# Work required
Transcribe the listing that follows in full, omitting pictures.

START Data segment

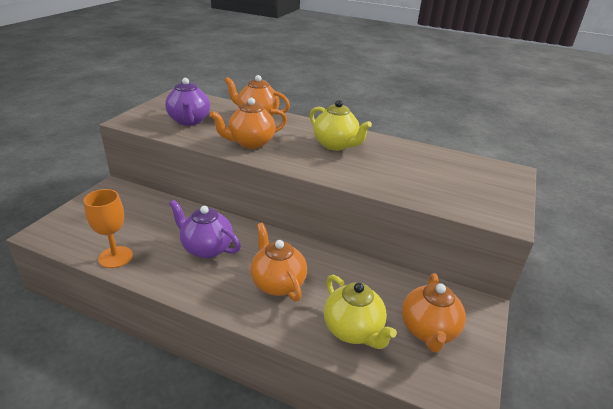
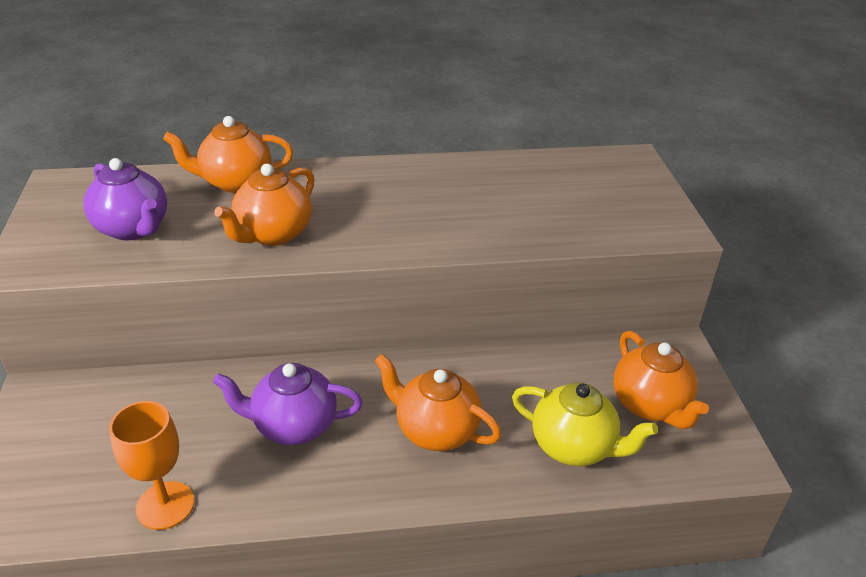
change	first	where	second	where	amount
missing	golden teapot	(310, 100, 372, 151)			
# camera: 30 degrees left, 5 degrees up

END Data segment

# Answer for the task
change	first	where	second	where	amount
missing	golden teapot	(310, 100, 372, 151)			
# camera: 30 degrees left, 5 degrees up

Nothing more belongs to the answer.